WHAT YOU SHOULD DO
Print the listing below in its entirety, character for character.

[Outline records]
◆ ◆ ◆ ◆ ◆

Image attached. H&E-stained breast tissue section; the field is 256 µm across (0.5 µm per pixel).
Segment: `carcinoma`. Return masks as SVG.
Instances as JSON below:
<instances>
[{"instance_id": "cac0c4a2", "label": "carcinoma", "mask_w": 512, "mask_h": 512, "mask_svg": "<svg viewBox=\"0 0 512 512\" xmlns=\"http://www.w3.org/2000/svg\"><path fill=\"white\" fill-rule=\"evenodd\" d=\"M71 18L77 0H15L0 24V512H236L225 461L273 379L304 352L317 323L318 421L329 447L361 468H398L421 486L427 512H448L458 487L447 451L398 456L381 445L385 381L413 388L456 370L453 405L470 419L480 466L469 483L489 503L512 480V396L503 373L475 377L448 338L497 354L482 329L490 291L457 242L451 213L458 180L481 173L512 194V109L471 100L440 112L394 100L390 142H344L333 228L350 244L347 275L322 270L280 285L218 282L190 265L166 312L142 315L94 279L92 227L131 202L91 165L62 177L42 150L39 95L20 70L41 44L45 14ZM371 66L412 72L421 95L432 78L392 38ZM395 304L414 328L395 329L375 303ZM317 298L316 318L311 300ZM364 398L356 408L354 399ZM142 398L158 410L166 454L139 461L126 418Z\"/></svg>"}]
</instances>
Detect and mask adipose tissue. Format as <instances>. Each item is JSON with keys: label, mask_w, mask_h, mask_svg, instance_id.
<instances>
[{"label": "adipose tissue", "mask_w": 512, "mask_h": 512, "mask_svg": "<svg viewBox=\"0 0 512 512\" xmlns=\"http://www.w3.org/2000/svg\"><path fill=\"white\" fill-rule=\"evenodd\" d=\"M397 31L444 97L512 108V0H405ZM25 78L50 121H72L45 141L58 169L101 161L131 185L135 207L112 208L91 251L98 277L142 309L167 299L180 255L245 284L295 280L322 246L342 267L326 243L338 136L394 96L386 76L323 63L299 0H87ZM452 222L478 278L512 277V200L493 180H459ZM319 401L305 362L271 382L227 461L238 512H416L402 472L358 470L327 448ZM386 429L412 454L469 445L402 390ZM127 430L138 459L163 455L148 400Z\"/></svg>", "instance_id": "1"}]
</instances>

◆ ◆ ◆ ◆ ◆

ANSWER TO THIS TASK
Image attached. H&E-stained breast tissue section; the field is 256 µm across (0.5 µm per pixel).
Segment: `carcinoma`. Return masks as SVG.
Instances as JSON below:
<instances>
[{"instance_id": "cac0c4a2", "label": "carcinoma", "mask_w": 512, "mask_h": 512, "mask_svg": "<svg viewBox=\"0 0 512 512\" xmlns=\"http://www.w3.org/2000/svg\"><path fill=\"white\" fill-rule=\"evenodd\" d=\"M71 18L77 0H15L0 24V512H236L225 461L273 379L304 352L317 323L318 421L329 447L361 468H398L421 486L427 512H448L458 487L447 451L398 456L381 445L385 381L413 388L456 370L453 405L470 419L480 466L469 483L489 503L512 480V396L503 373L475 377L448 338L497 354L482 329L490 291L457 242L451 213L458 180L481 173L512 194V109L471 100L440 112L394 100L390 142H344L333 228L350 244L347 275L322 270L280 285L218 282L190 265L166 312L142 315L94 279L92 227L131 202L91 165L62 177L42 150L39 95L20 70L41 44L45 14ZM371 66L412 72L421 95L432 78L392 38ZM395 304L414 328L395 329L375 303ZM317 298L316 318L311 300ZM364 398L356 408L354 399ZM142 398L158 410L166 454L139 461L126 418Z\"/></svg>"}]
</instances>
Detect and mask adipose tissue. Format as <instances>. Each item is JSON with keys: label, mask_w, mask_h, mask_svg, instance_id.
<instances>
[{"label": "adipose tissue", "mask_w": 512, "mask_h": 512, "mask_svg": "<svg viewBox=\"0 0 512 512\" xmlns=\"http://www.w3.org/2000/svg\"><path fill=\"white\" fill-rule=\"evenodd\" d=\"M397 31L444 97L512 108V0H405ZM25 78L50 121H72L45 141L58 169L101 161L131 185L135 207L112 208L91 251L98 277L142 309L167 299L180 255L245 284L295 280L322 246L342 267L326 243L338 136L394 96L386 76L323 63L299 0H87ZM452 222L478 278L512 277V200L493 180H459ZM319 401L305 362L271 382L227 461L238 512H416L402 472L358 470L327 448ZM386 429L412 454L469 445L402 390ZM127 430L138 459L163 455L148 400Z\"/></svg>", "instance_id": "1"}]
</instances>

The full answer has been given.